◆ TASK BRIEF
Look through the records below for the line with "black brick C1". Return that line and each one after it up to and including the line with "grey brick C6:E6", exactly.

◆ SOURCE MATERIAL
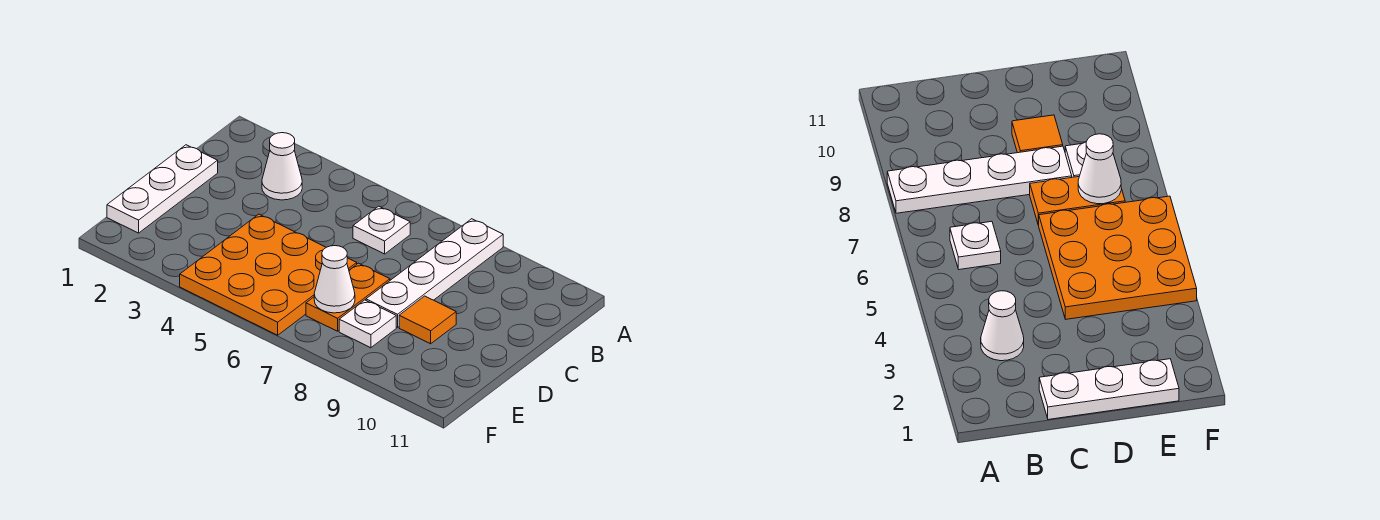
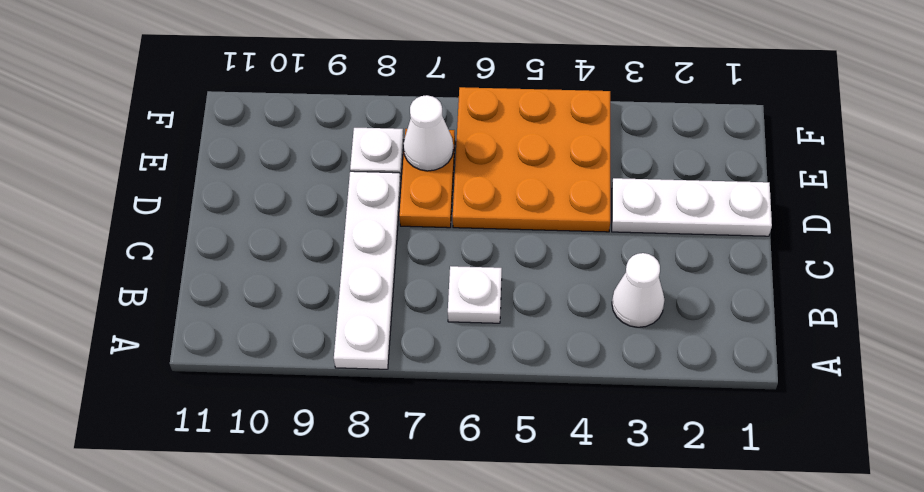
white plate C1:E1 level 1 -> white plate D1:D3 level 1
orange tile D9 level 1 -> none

--

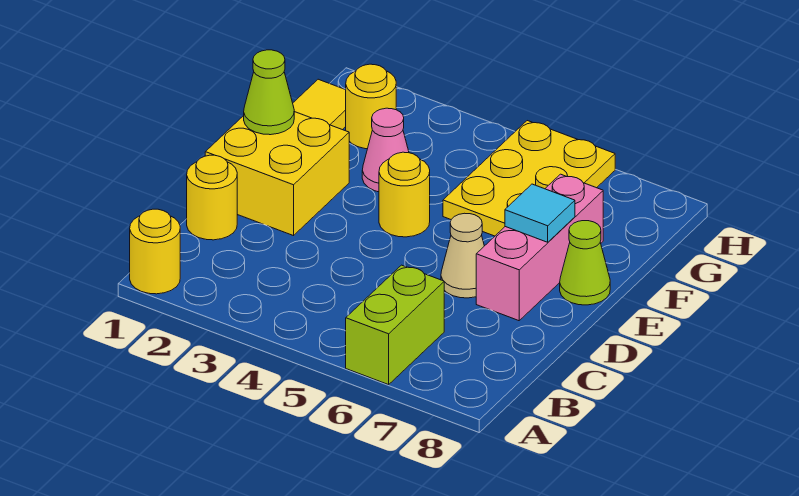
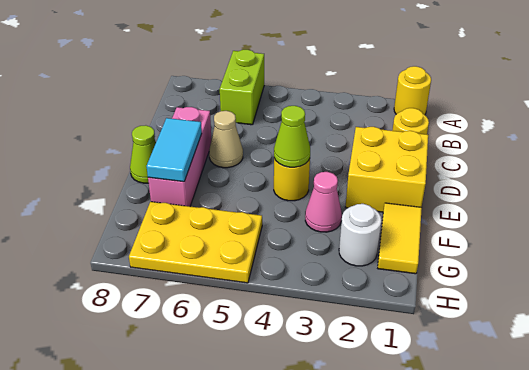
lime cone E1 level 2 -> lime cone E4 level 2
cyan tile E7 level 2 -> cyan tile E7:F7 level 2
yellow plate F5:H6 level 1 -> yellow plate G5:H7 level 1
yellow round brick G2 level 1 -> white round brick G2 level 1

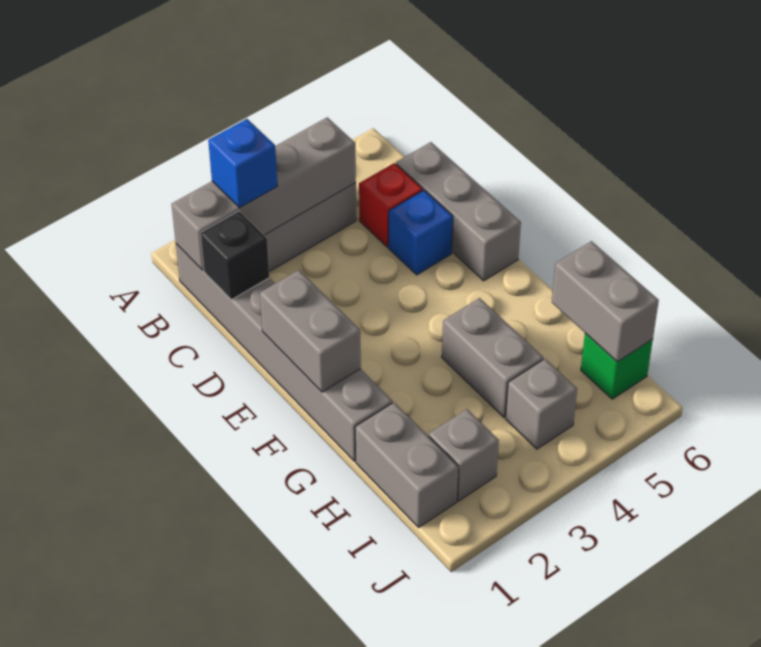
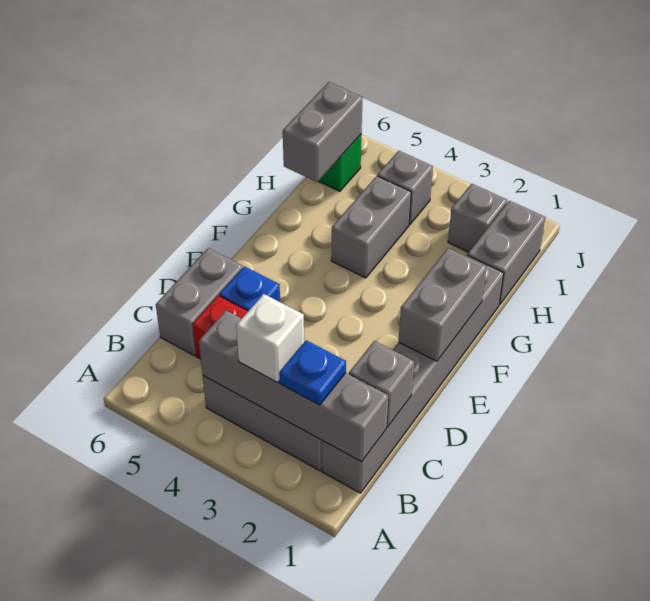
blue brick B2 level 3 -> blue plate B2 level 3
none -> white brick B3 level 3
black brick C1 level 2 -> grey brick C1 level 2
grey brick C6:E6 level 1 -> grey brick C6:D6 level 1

...

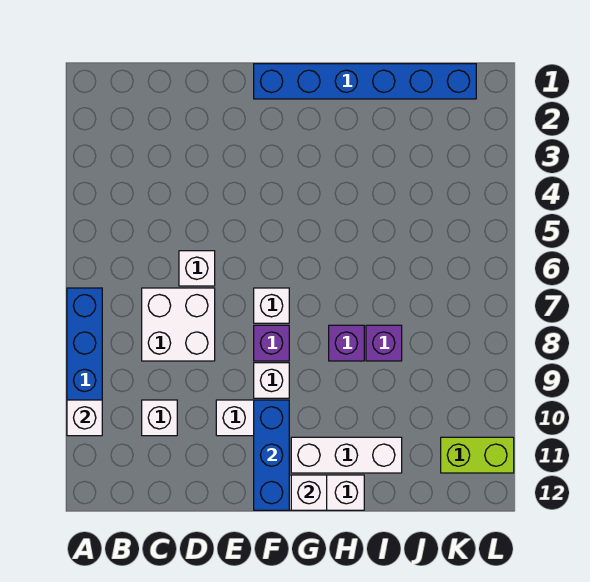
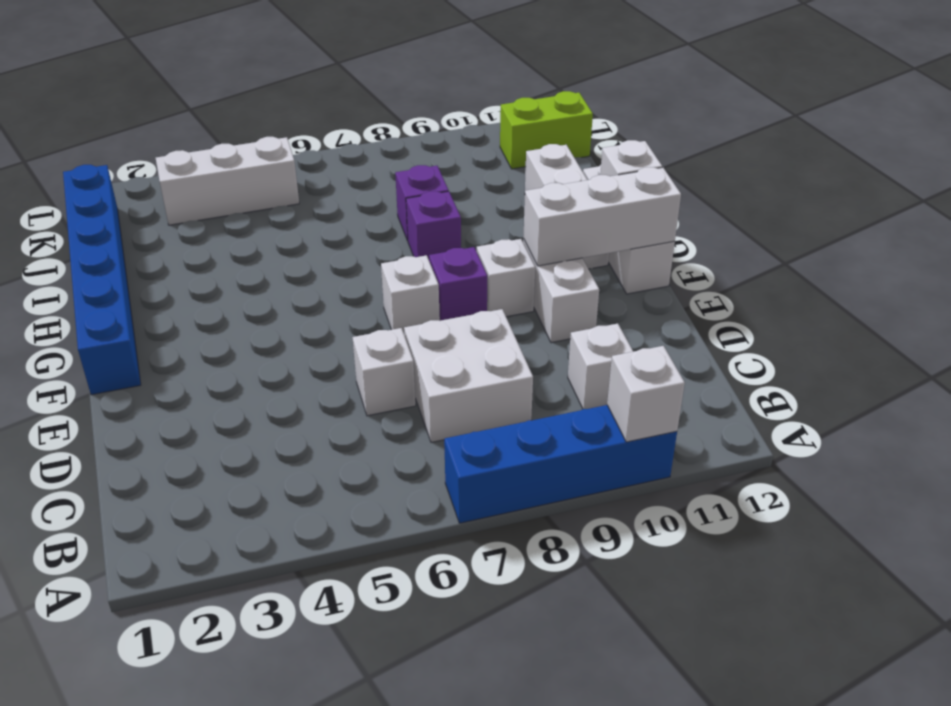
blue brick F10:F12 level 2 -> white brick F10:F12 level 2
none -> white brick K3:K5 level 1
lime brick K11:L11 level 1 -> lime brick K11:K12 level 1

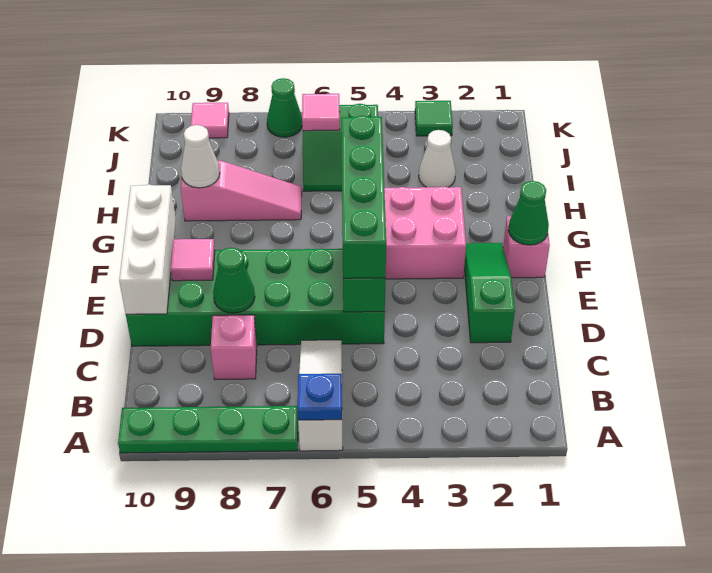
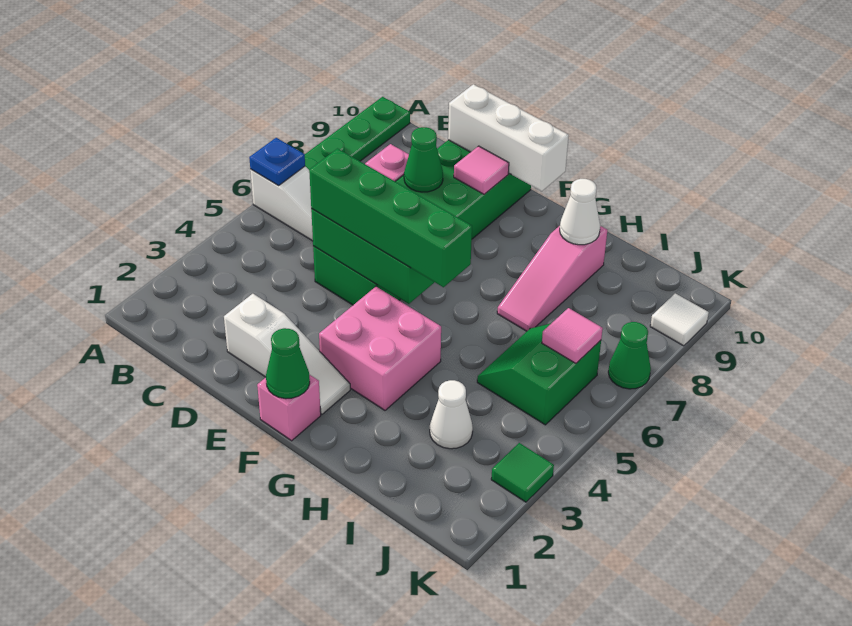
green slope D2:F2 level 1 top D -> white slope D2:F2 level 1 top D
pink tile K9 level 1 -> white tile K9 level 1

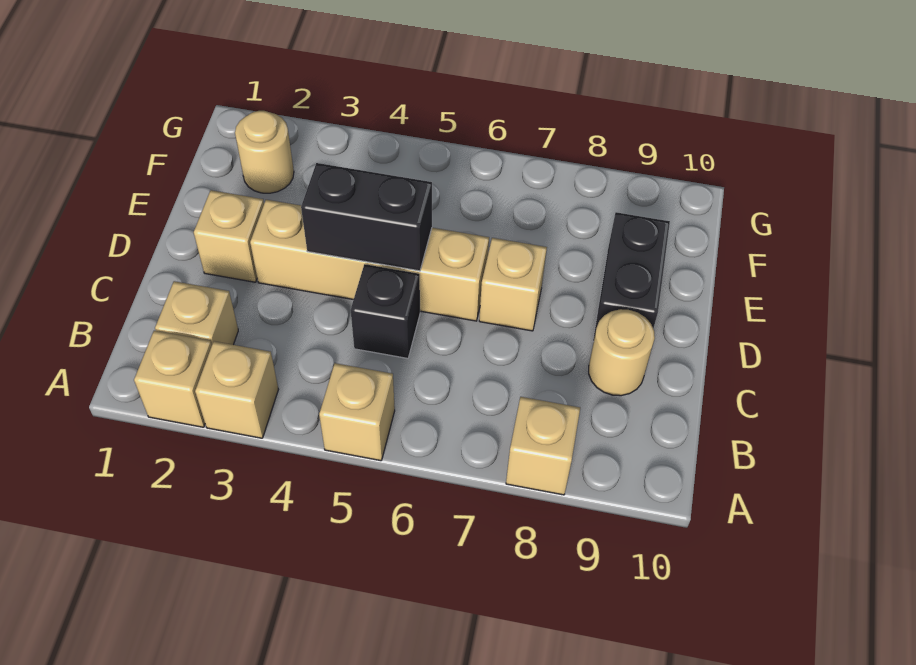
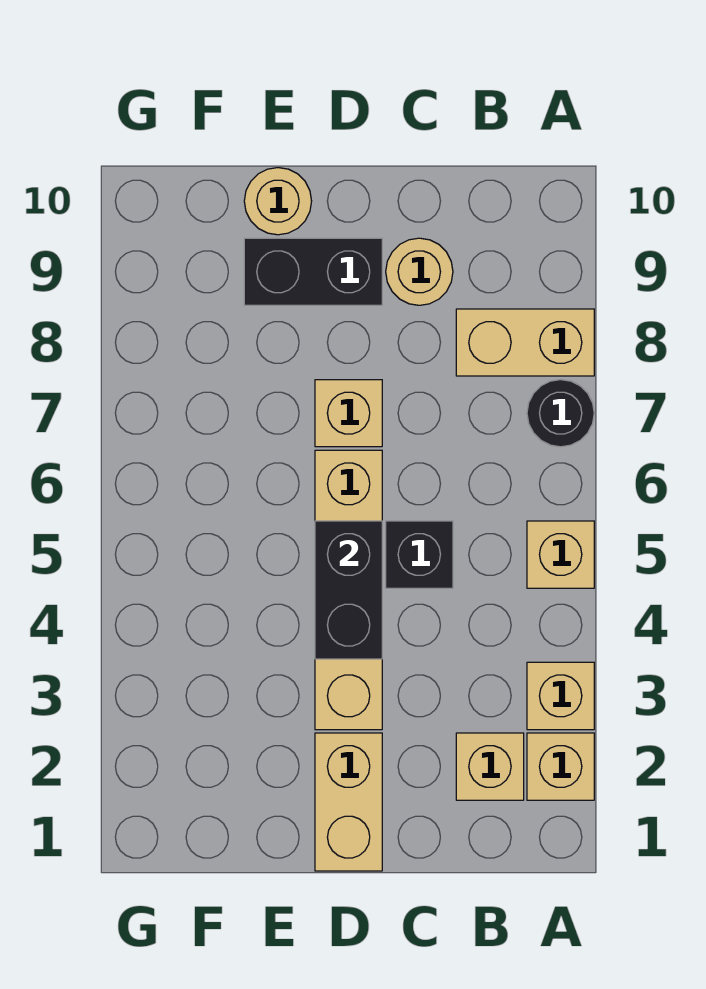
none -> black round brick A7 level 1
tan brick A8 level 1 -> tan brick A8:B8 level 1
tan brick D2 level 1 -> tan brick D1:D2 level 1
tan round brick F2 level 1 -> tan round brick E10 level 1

◆ SOLUTION FOR THIS TASK
black brick C1 level 2 -> grey brick C1 level 2
grey brick C6:E6 level 1 -> grey brick C6:D6 level 1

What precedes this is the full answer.